* **Task prompt**: Pull every line containing "none" out of the listing below.

* **Data supplied**:
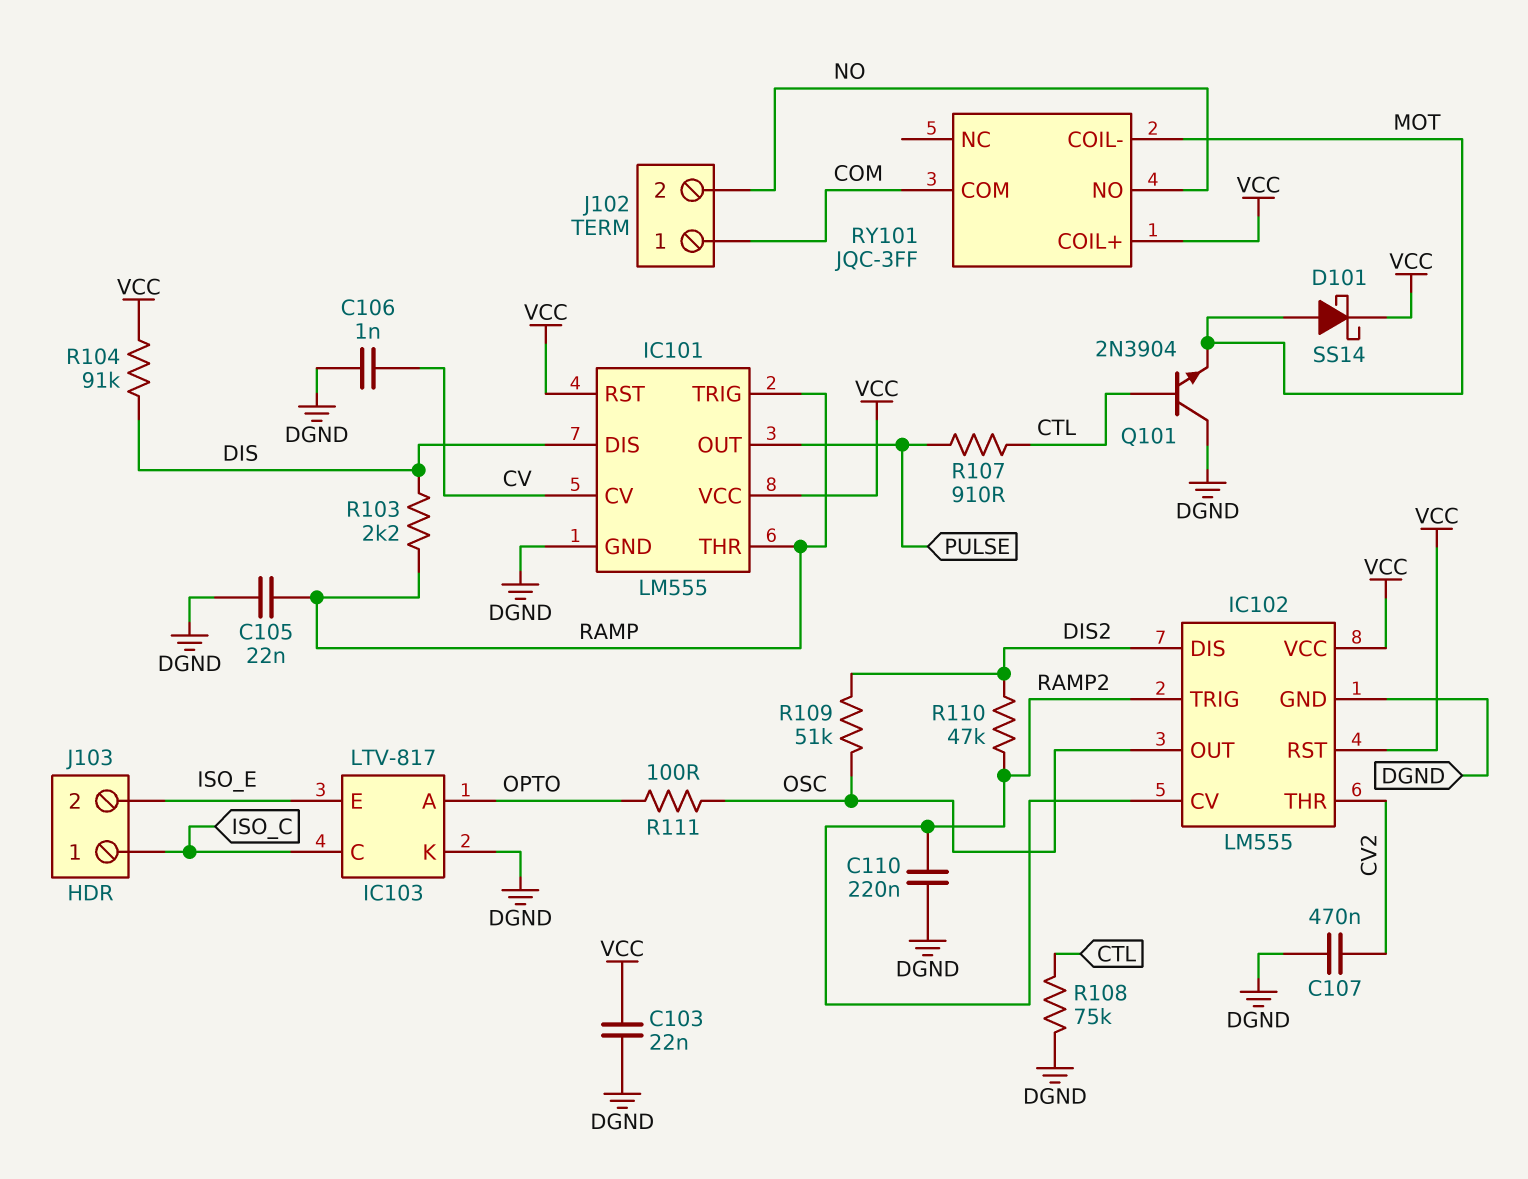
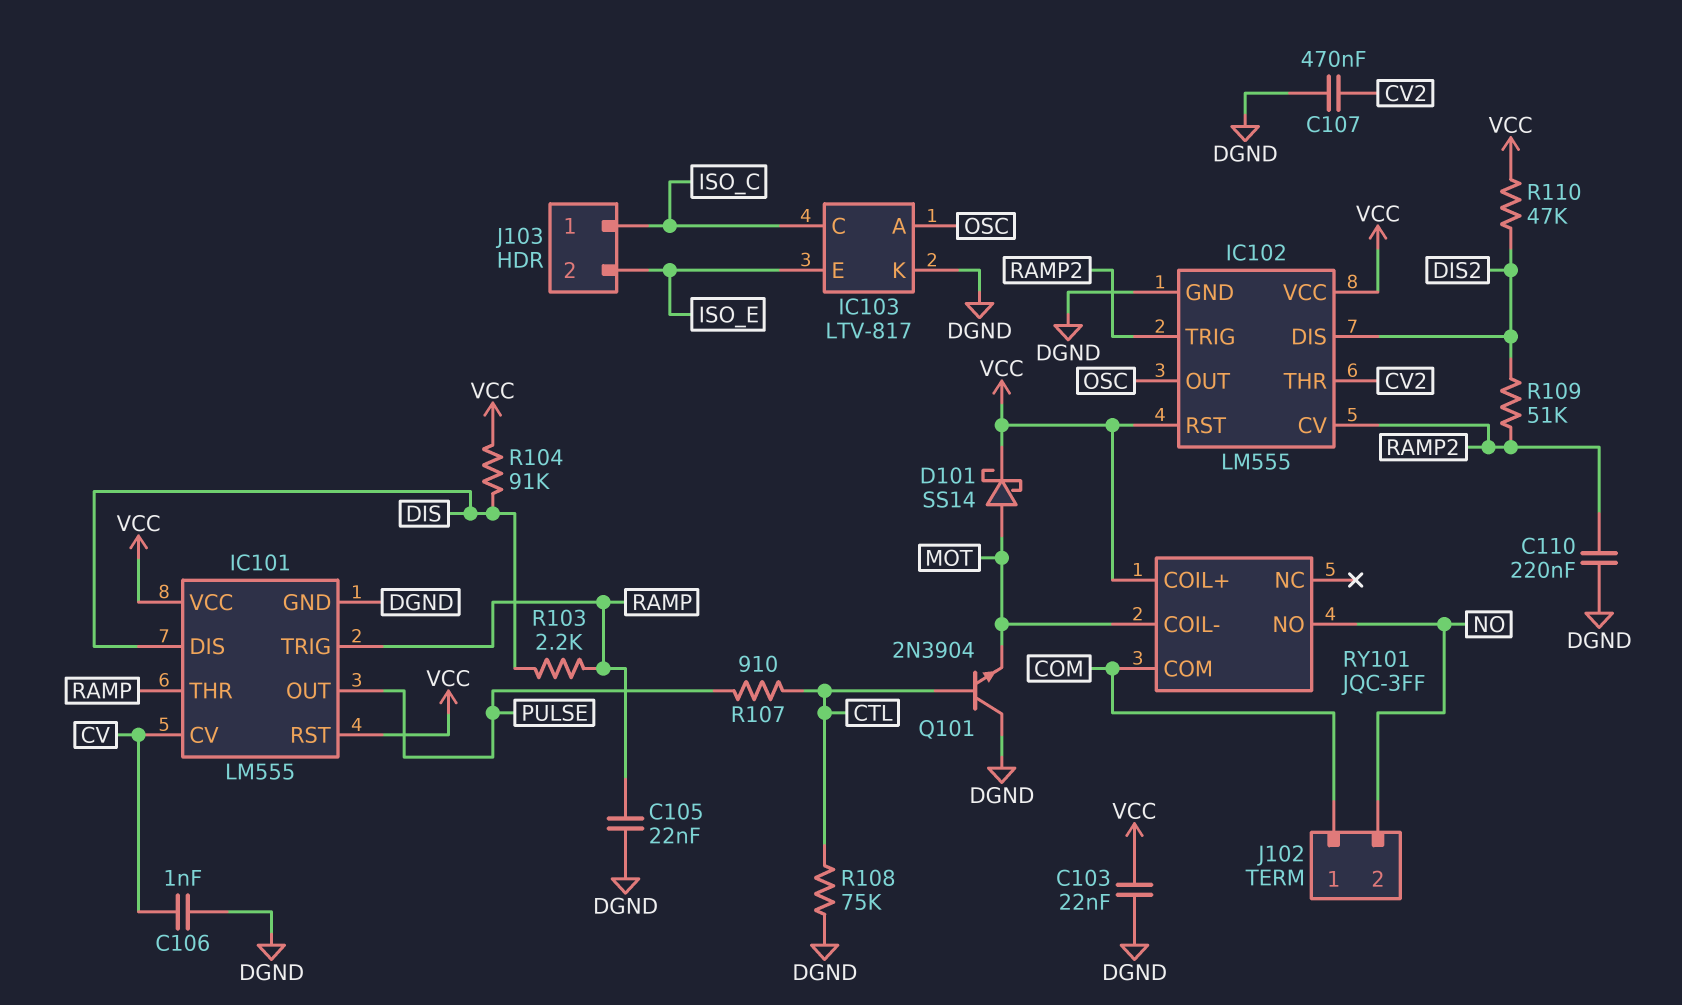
IC103 pin A: OPTO -> OSC
R109: 51k (DIS2, OSC) -> 51k (DIS2, RAMP2)
R110: 47k (DIS2, RAMP2) -> 47k (DIS2, VCC)
R111: 100 (OPTO, OSC) -> none

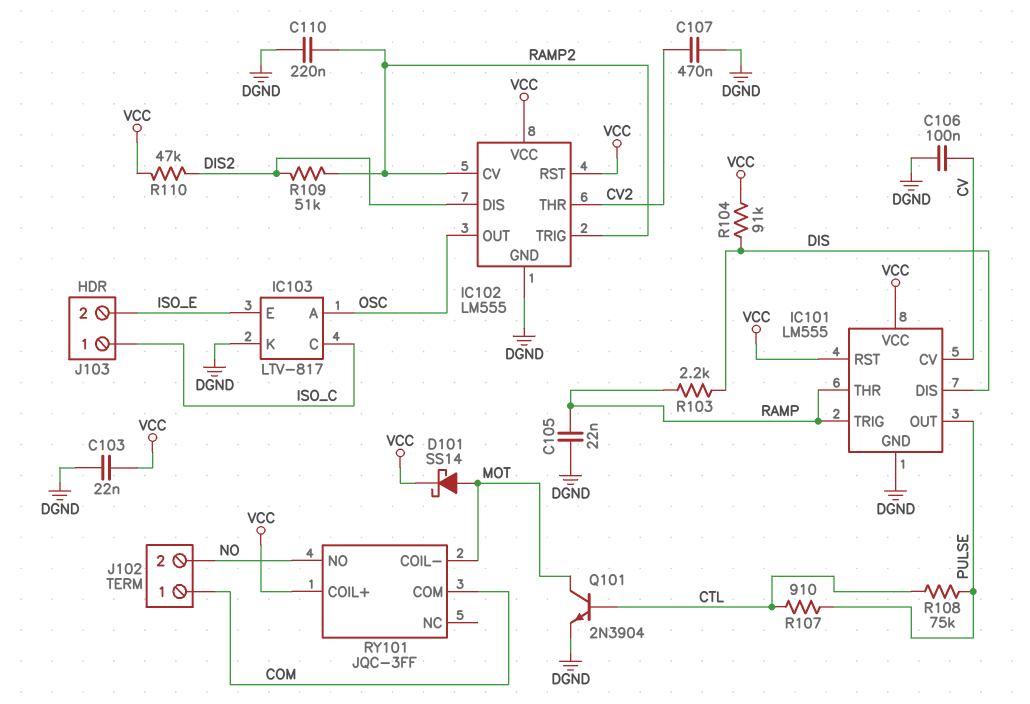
C106: 1nF (CV, DGND) -> 100nF (CV, DGND)
Q101: NPN 2N3904 (B CTL, C DGND, E MOT) -> NPN 2N3904 (B CTL, C MOT, E DGND)
R108: 75k (CTL, DGND) -> 75k (CTL, PULSE)

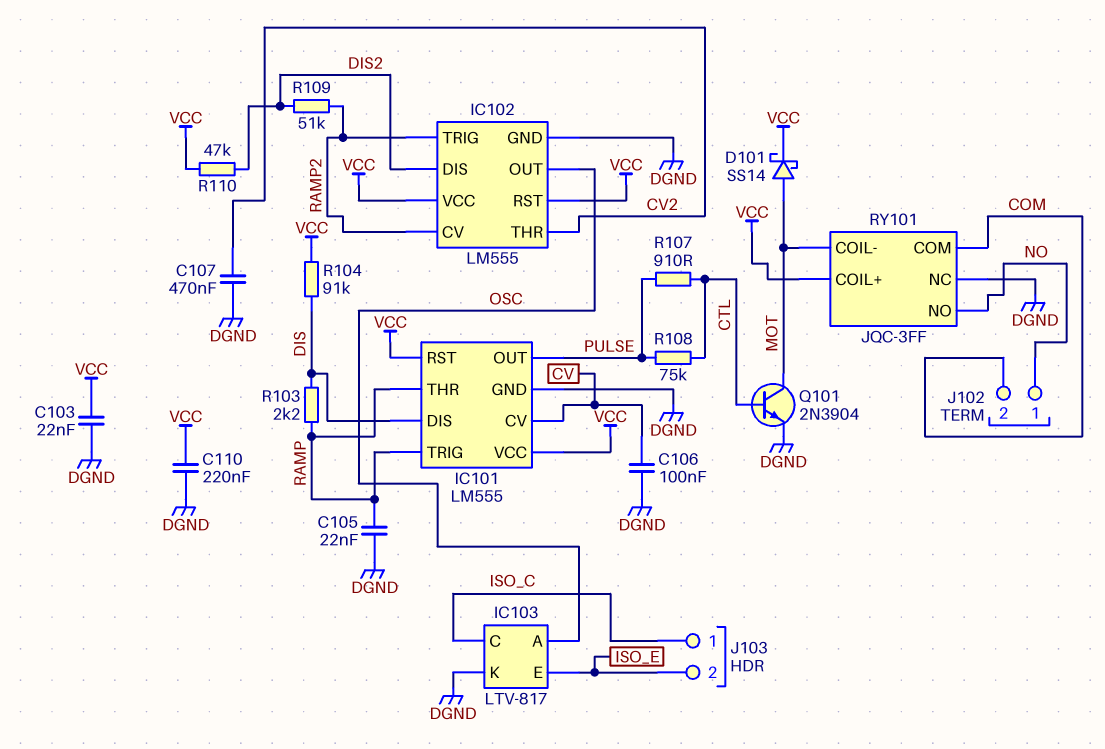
C110: 220nF (DGND, RAMP2) -> 220nF (DGND, VCC)
J102 pin 1: COM -> NO
J102 pin 2: NO -> COM
RY101 pin NC: none -> DGND

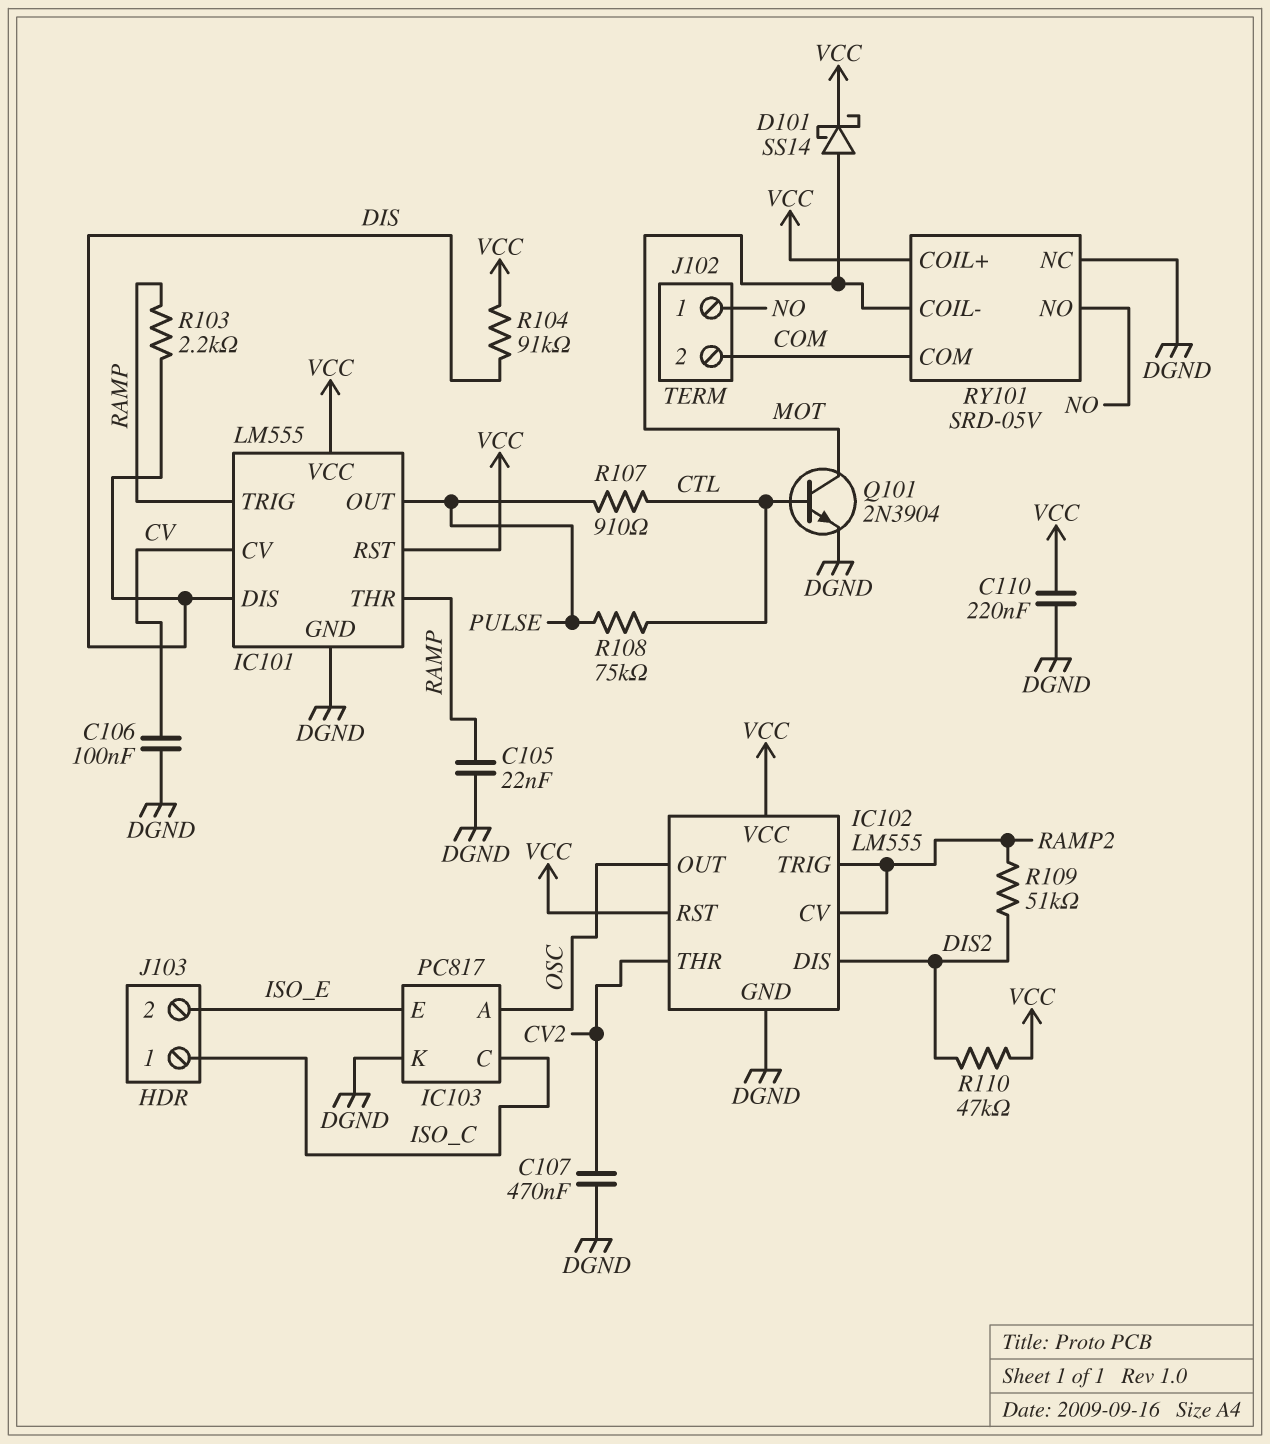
C103: 22nF (DGND, VCC) -> none
IC103: LTV-817 -> PC817
RY101: JQC-3FF -> SRD-05V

* **Solution below**:
R111: 100 (OPTO, OSC) -> none
RY101 pin NC: none -> DGND
C103: 22nF (DGND, VCC) -> none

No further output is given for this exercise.